Retype, word for word, every line of the records below starting at the one that contains "LINE pin AO: D1 -> D7" and ending at the one that contains "LINE: QRE1113 -> TCRT5000"; include both of those lines and nothing more.
Information provided Start Marker
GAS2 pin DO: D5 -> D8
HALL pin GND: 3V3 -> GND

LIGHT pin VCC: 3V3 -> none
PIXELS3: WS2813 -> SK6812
Information provided End Marker
Information provided Start Marker
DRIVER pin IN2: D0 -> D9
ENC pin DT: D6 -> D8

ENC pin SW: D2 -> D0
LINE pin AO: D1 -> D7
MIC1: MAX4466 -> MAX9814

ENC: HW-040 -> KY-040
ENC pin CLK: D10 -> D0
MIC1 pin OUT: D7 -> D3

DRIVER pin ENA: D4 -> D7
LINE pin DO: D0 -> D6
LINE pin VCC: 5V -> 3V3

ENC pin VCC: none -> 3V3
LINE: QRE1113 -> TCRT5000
Information provided End Marker
Information provided Start Marker
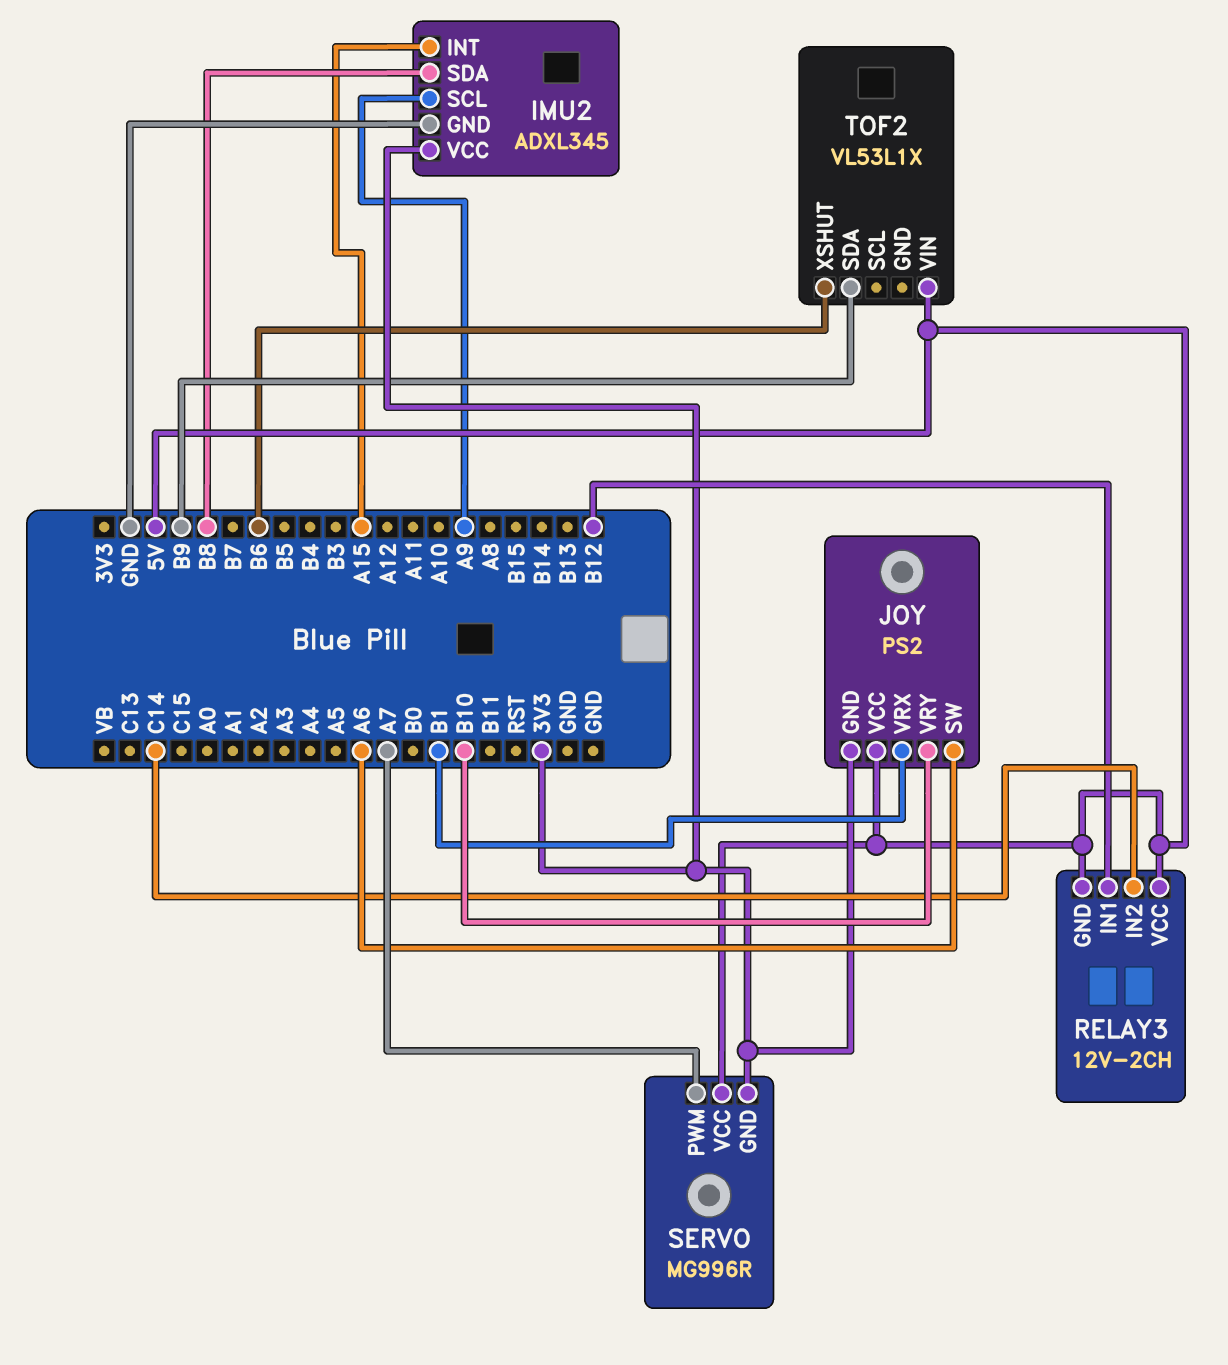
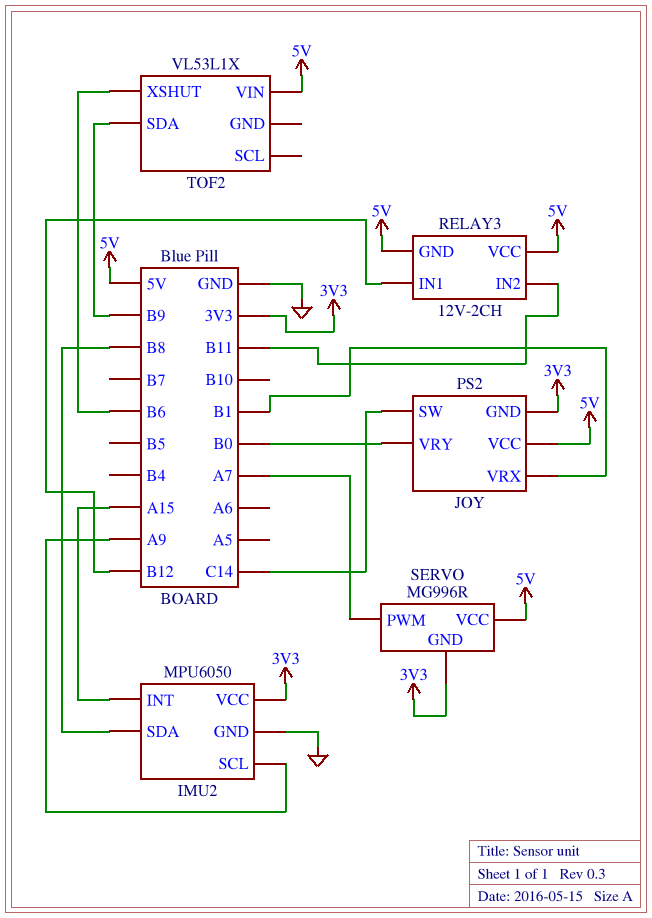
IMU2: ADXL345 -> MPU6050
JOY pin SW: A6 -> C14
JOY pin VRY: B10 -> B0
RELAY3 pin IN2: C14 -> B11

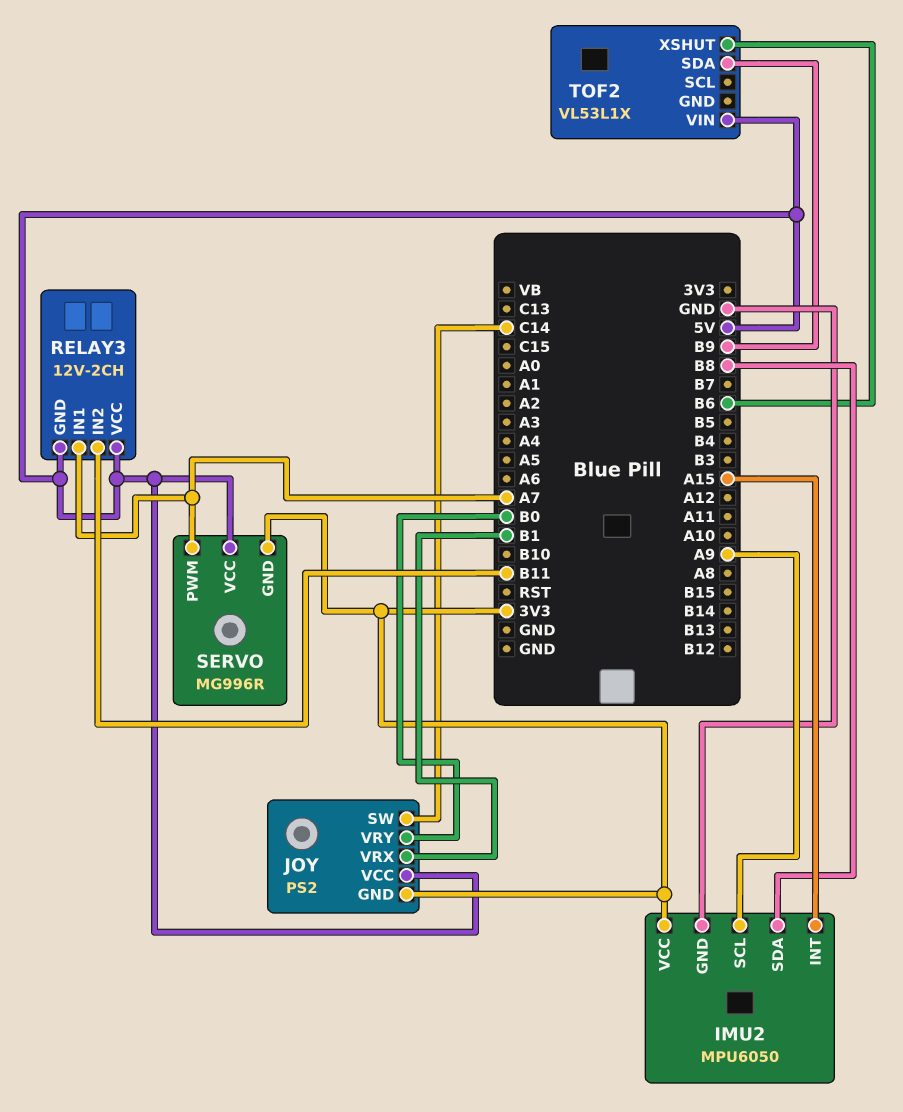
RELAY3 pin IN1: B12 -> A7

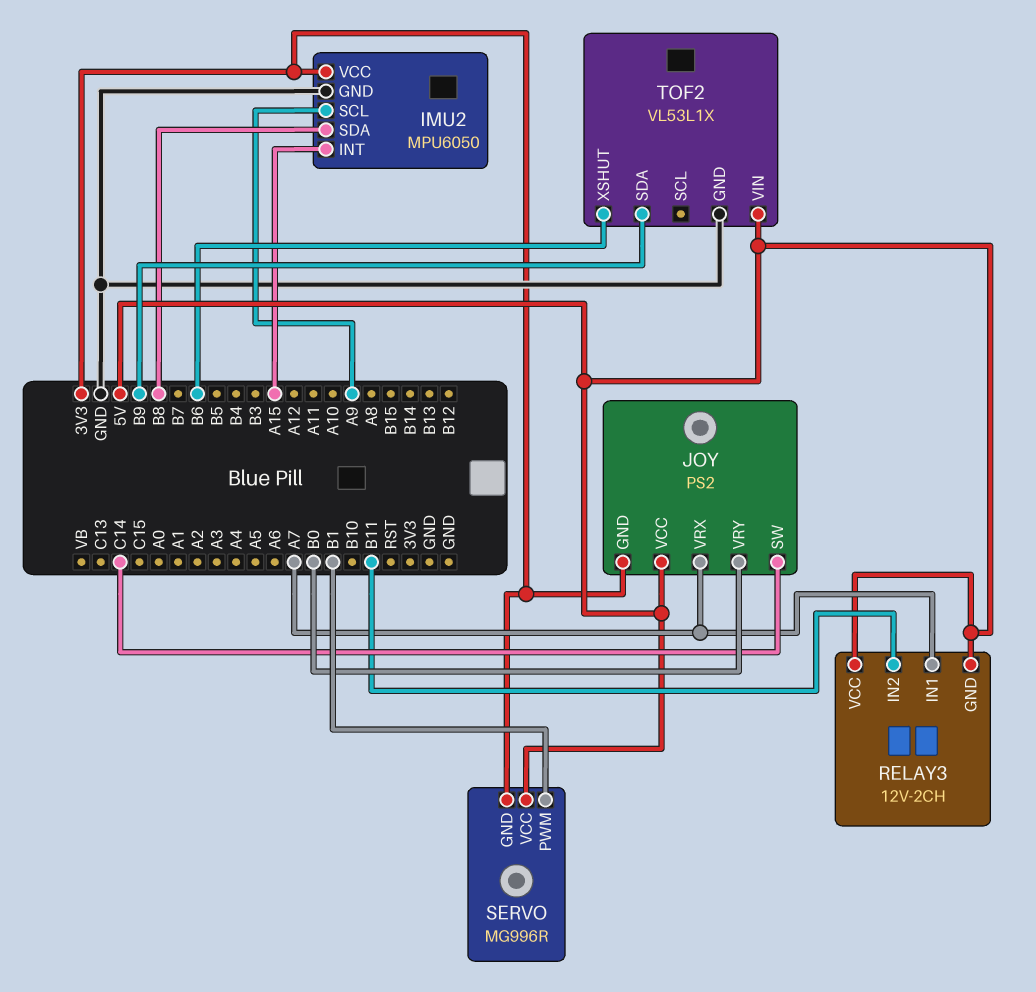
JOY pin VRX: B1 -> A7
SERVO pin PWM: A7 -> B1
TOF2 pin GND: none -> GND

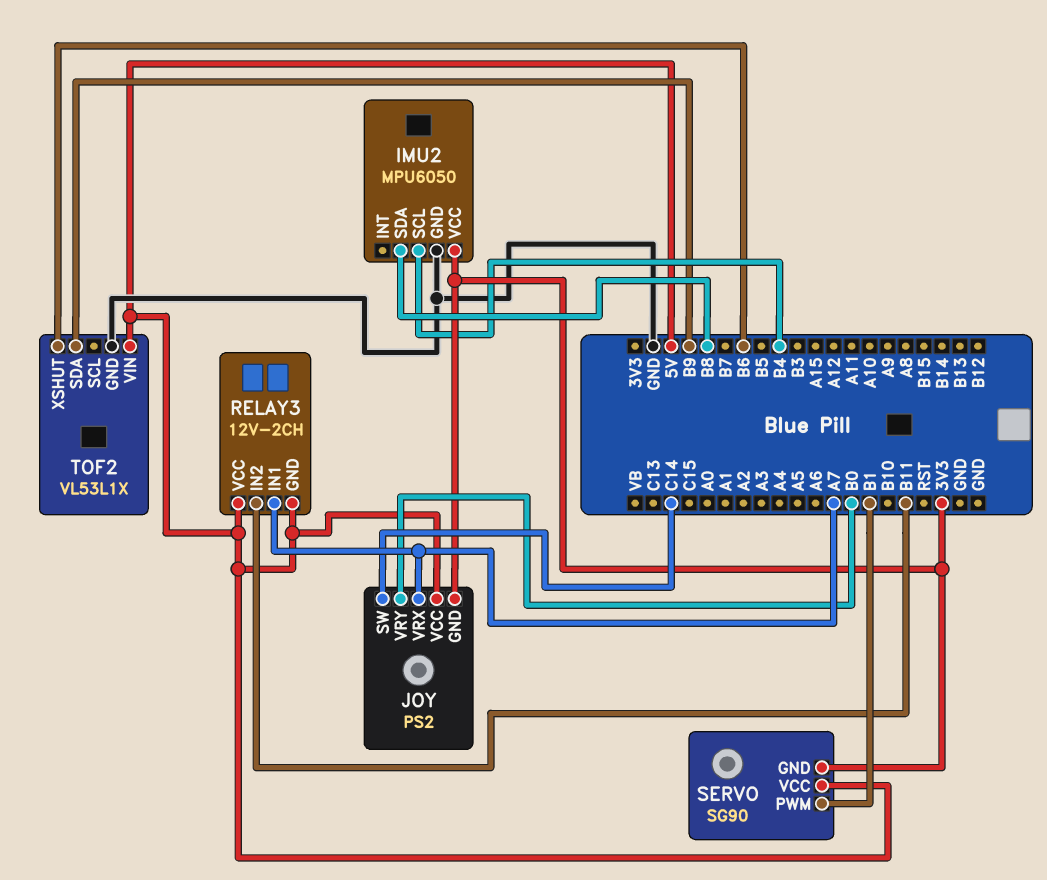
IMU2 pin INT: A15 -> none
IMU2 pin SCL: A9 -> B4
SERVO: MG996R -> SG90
Information provided End Marker
Your solution:
LINE pin AO: D1 -> D7
MIC1: MAX4466 -> MAX9814

ENC: HW-040 -> KY-040
ENC pin CLK: D10 -> D0
MIC1 pin OUT: D7 -> D3

DRIVER pin ENA: D4 -> D7
LINE pin DO: D0 -> D6
LINE pin VCC: 5V -> 3V3

ENC pin VCC: none -> 3V3
LINE: QRE1113 -> TCRT5000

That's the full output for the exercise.